Collected data
╭──
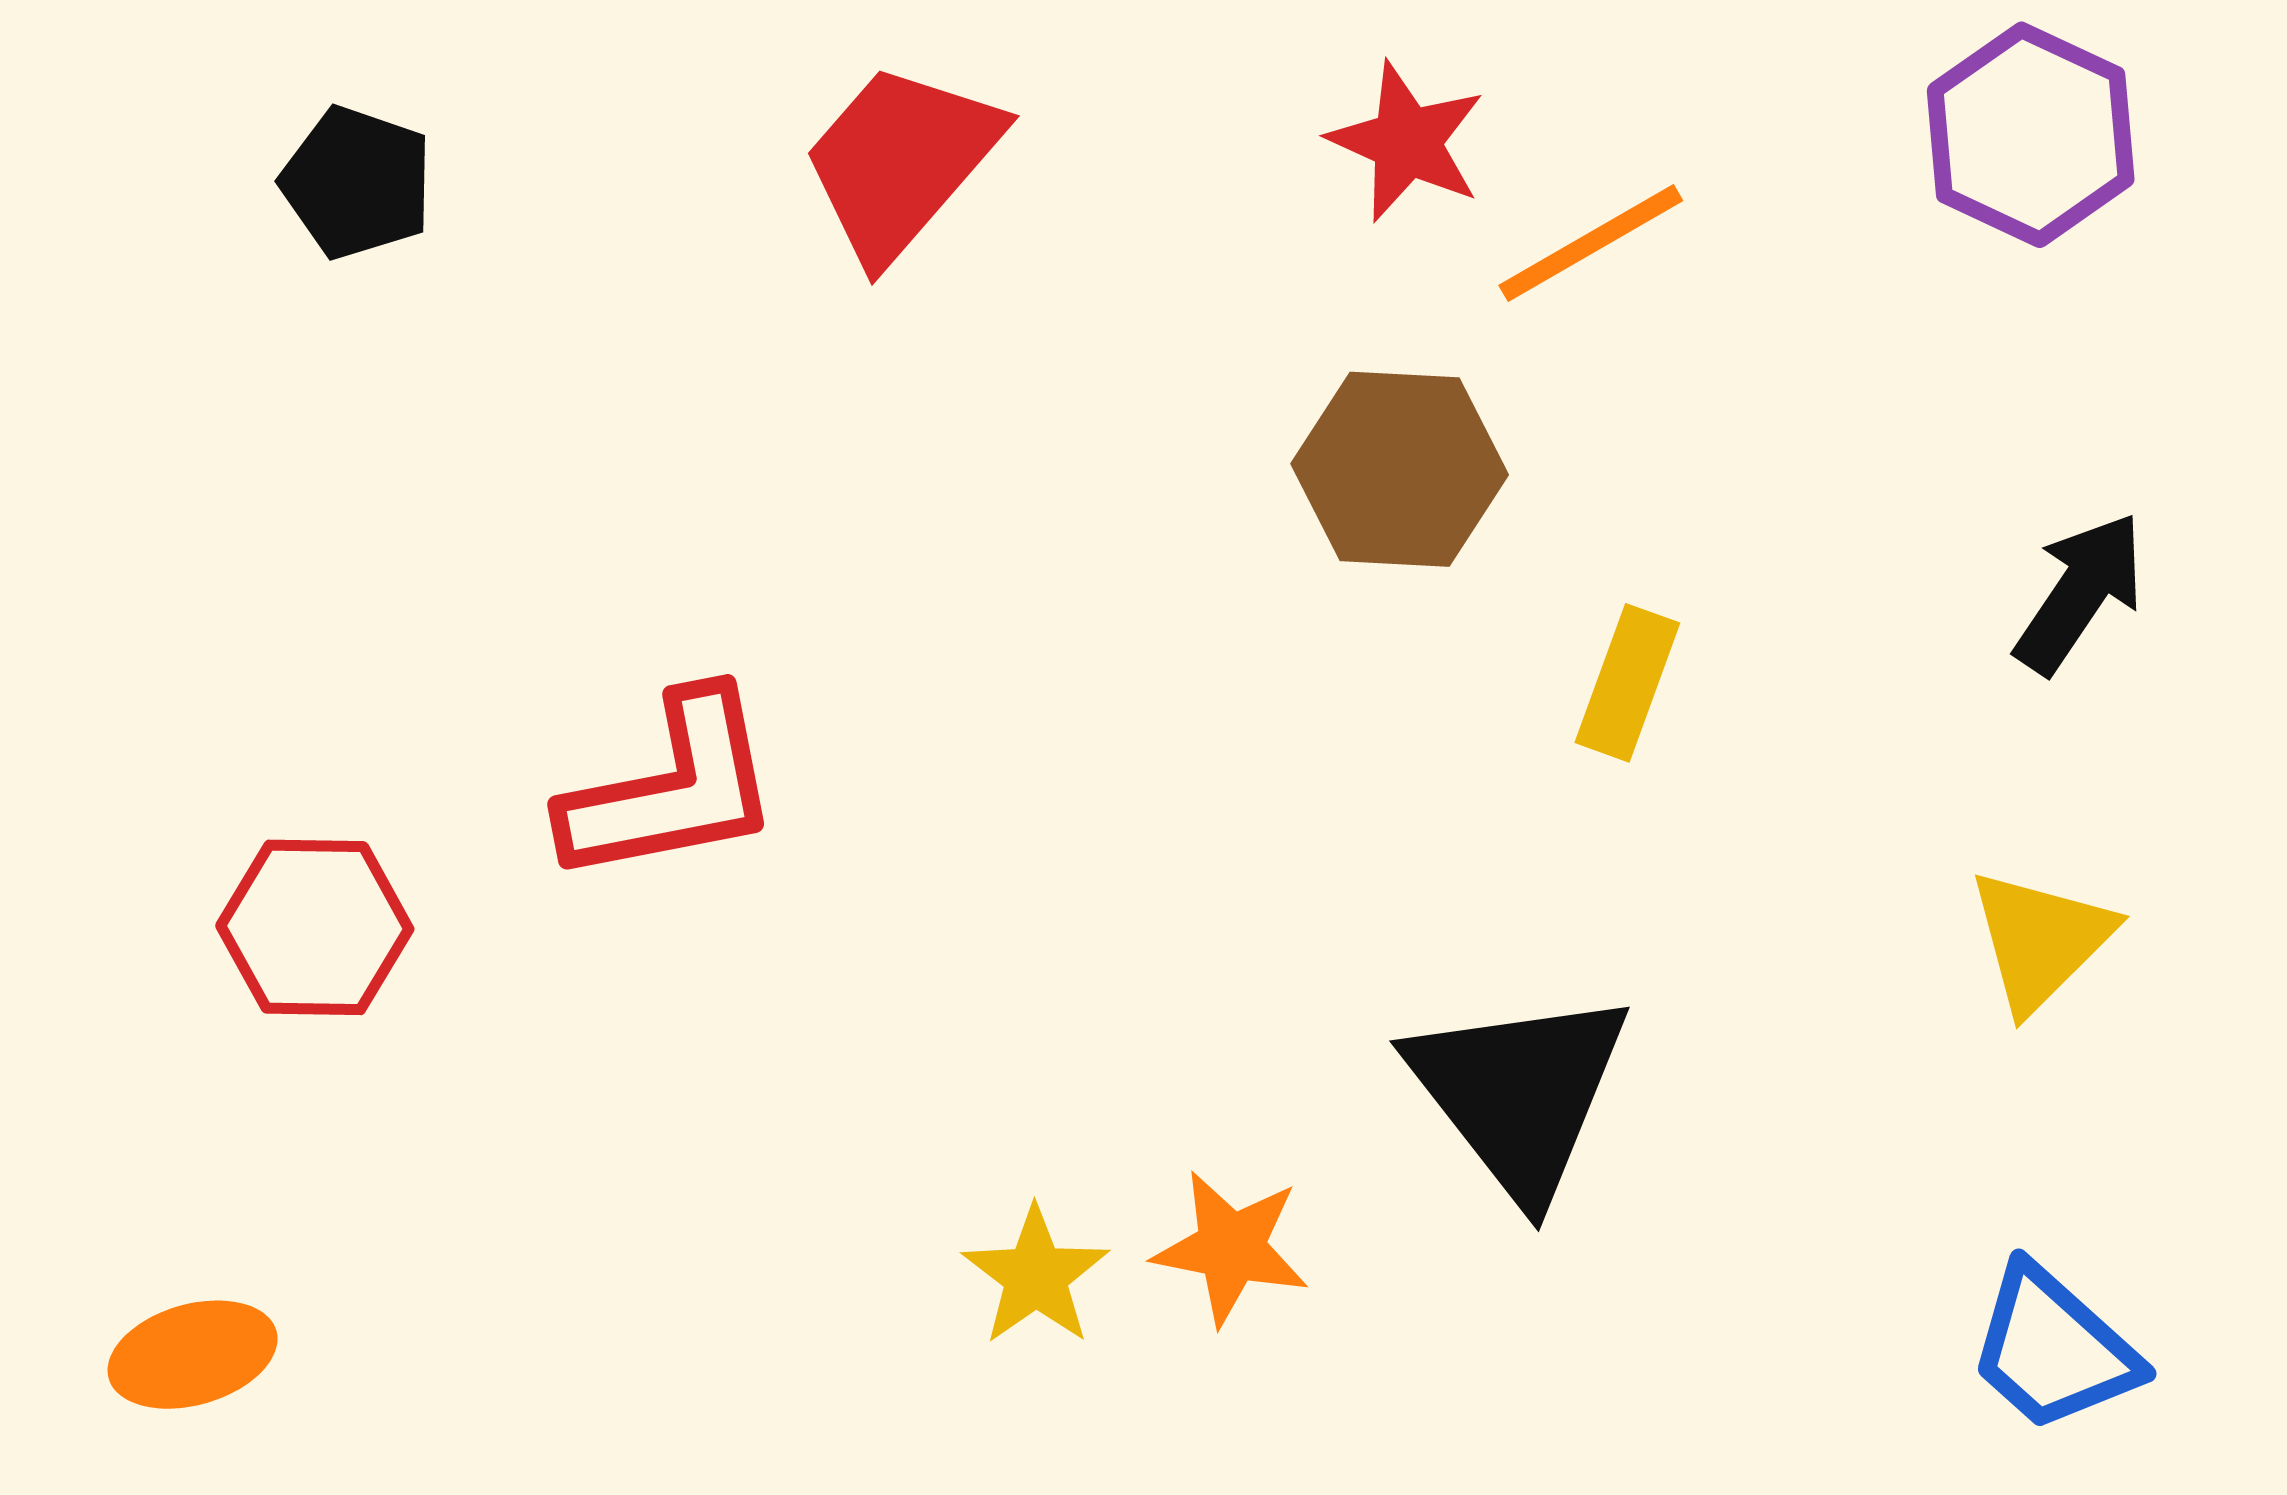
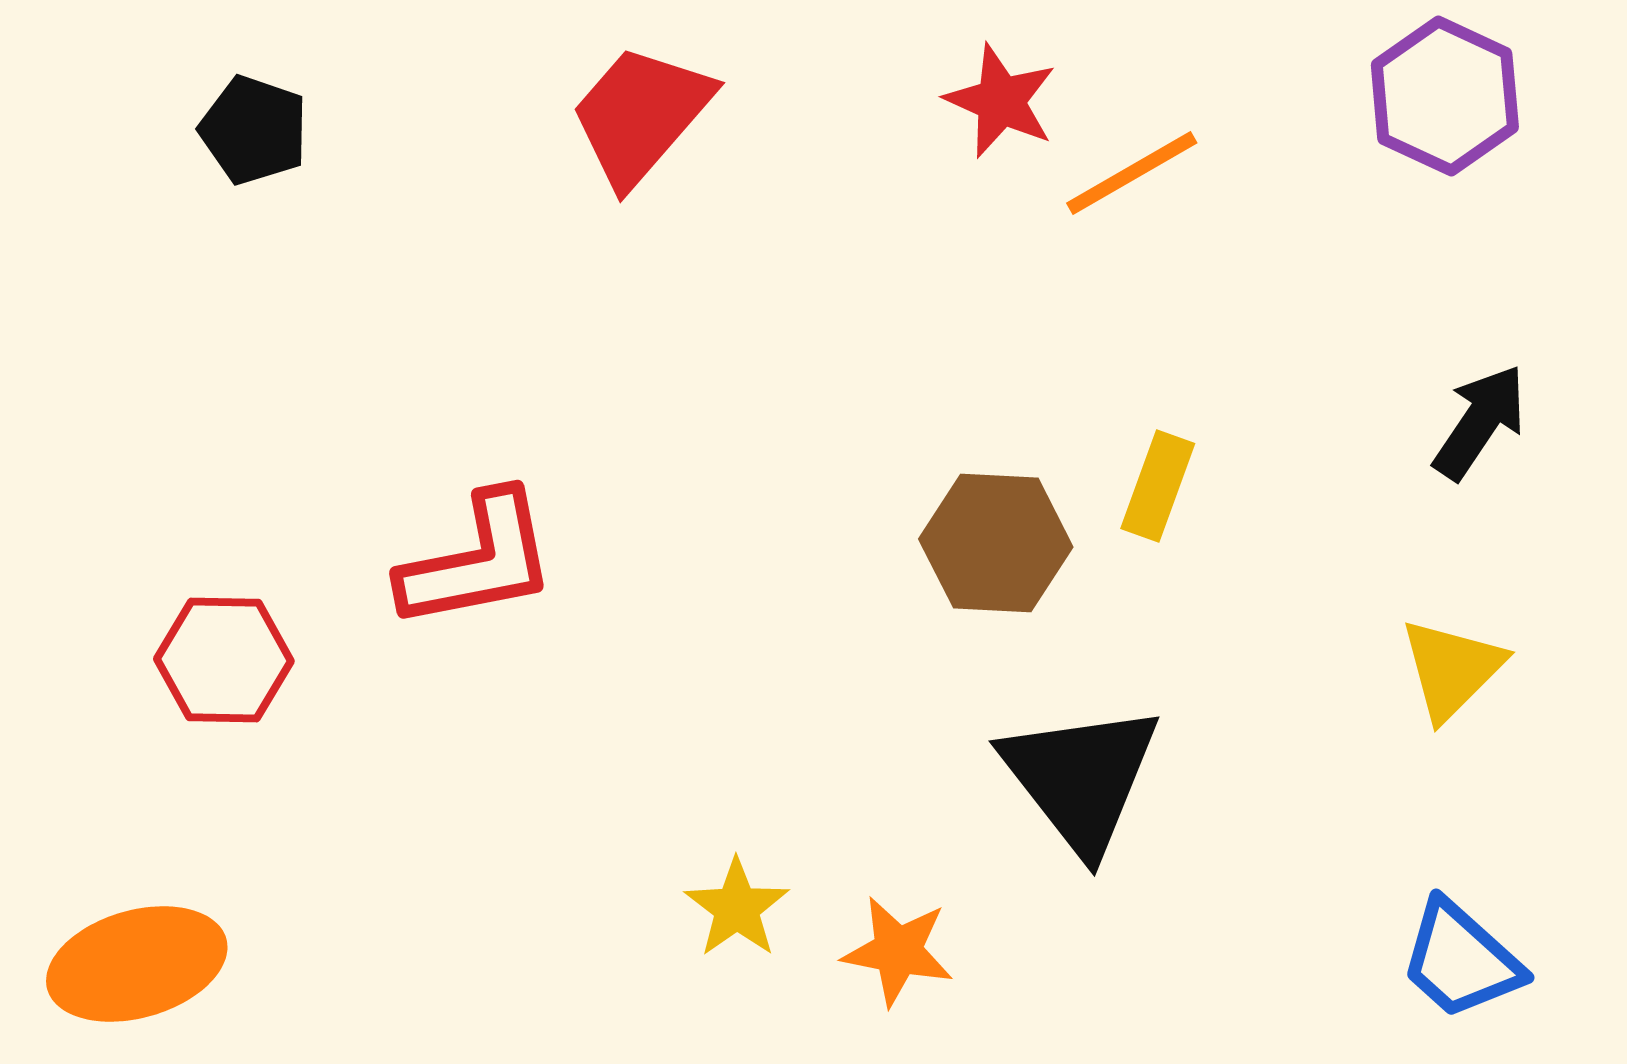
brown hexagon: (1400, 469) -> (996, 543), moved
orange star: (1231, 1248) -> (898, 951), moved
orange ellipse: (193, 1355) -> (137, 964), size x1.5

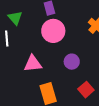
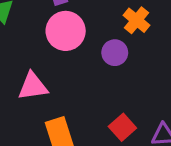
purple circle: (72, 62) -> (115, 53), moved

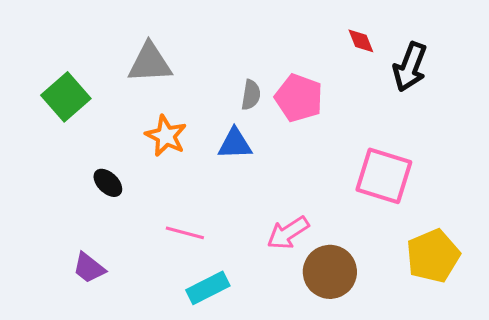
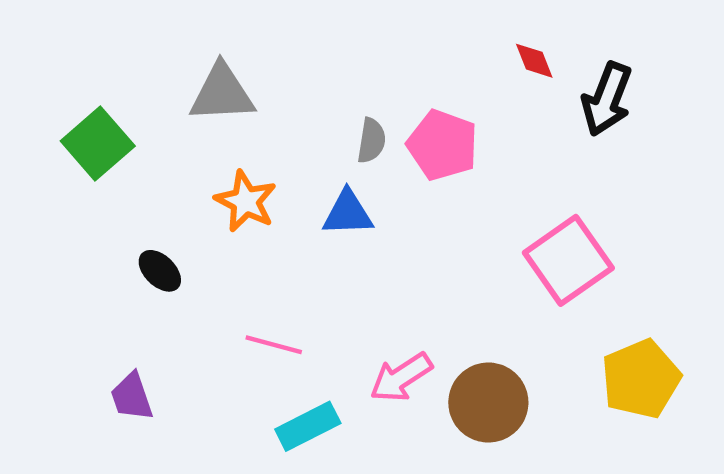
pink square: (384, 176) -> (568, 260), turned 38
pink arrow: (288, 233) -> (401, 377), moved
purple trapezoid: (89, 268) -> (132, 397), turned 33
╰──
Without including any picture, print all of the entries above exactly.

> _The completed task_
brown hexagon: (1400, 469) -> (996, 543), moved
orange star: (1231, 1248) -> (898, 951), moved
orange ellipse: (193, 1355) -> (137, 964), size x1.5

purple circle: (72, 62) -> (115, 53), moved

pink square: (384, 176) -> (568, 260), turned 38
pink arrow: (288, 233) -> (401, 377), moved
purple trapezoid: (89, 268) -> (132, 397), turned 33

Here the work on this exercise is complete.